◆ Activity: Tally the lines of these entries that include "glasses"; respond with only that tally.

◆ Source material:
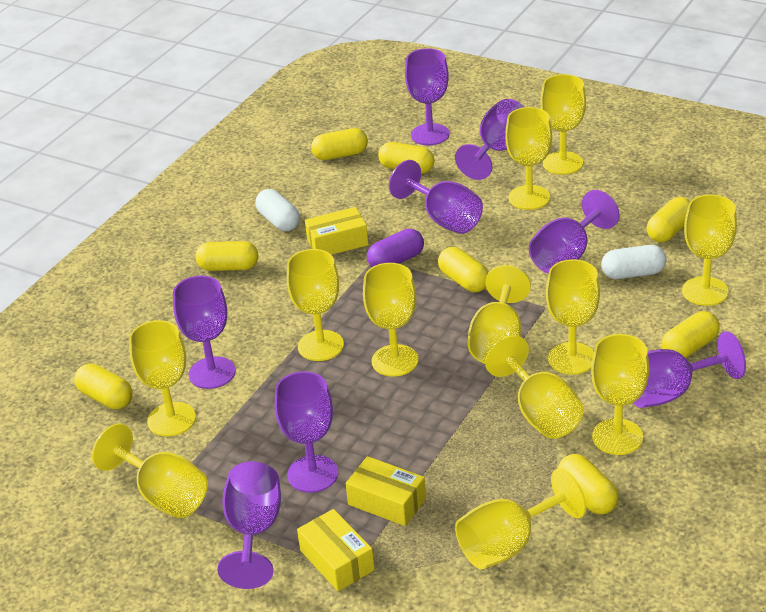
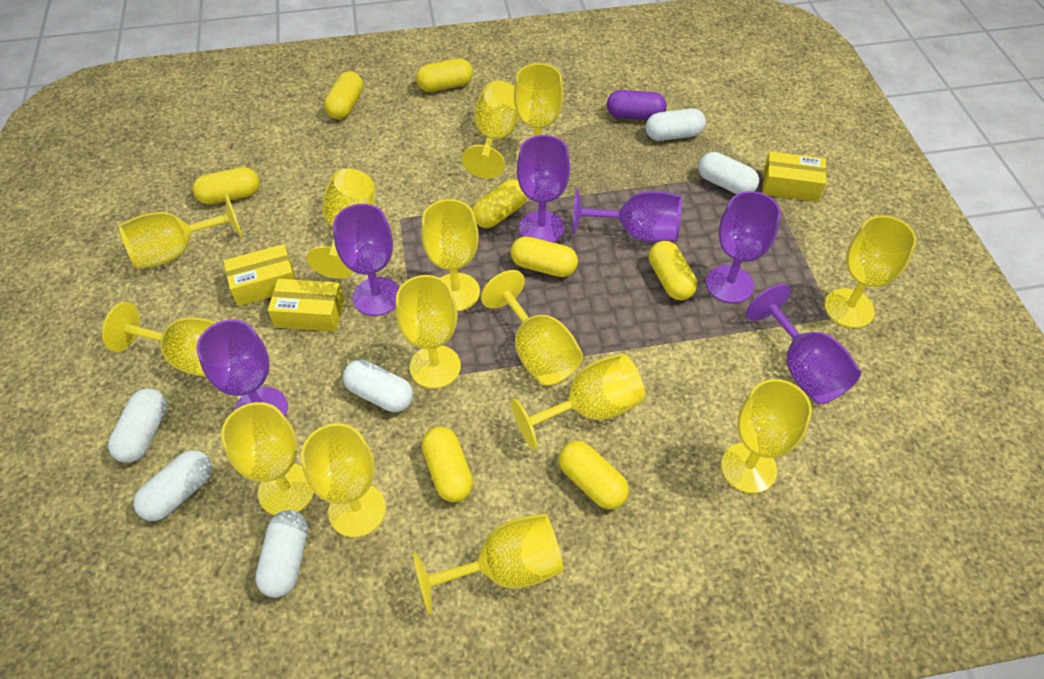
purple goblet: 8 -> 6
white capsule: 2 -> 6
yellow goblet: 12 -> 14

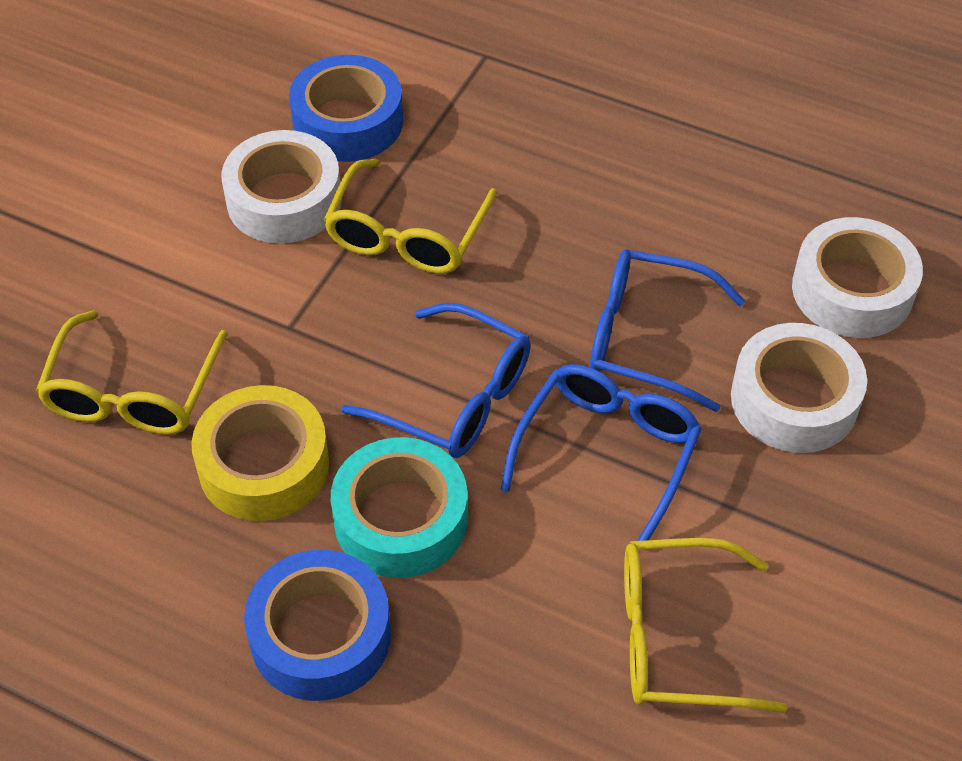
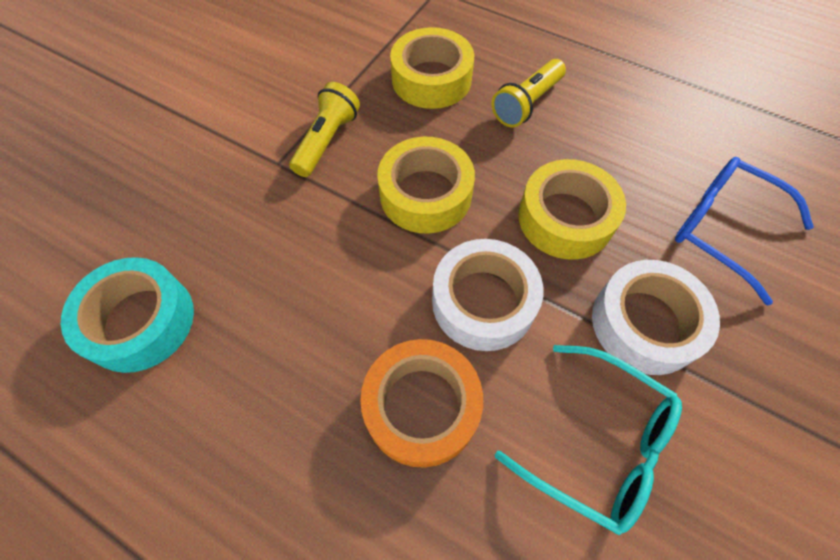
blue glasses: 3 -> 1
blue tape: 2 -> 0
orange tape: 0 -> 1
turquoise glasses: 0 -> 1
white tape: 3 -> 2
yellow flashlight: 0 -> 2
yellow glasses: 3 -> 0
yellow tape: 1 -> 3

◆ Answer for this exercise: 3